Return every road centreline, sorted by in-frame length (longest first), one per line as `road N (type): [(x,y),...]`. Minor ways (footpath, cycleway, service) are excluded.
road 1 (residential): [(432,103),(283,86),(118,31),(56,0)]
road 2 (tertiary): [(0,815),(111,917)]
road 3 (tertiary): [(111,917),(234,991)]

──────────────────────────────

Aim of the task:
After reading the listing above, print each line back exactly.

Finished task:
Return every road centreline, sorted by in-frame length (longest first), one per line as `road N (type): [(x,y),...]`. Minor ways (footpath, cycleway, service) are excluded.
road 1 (residential): [(432,103),(283,86),(118,31),(56,0)]
road 2 (tertiary): [(0,815),(111,917)]
road 3 (tertiary): [(111,917),(234,991)]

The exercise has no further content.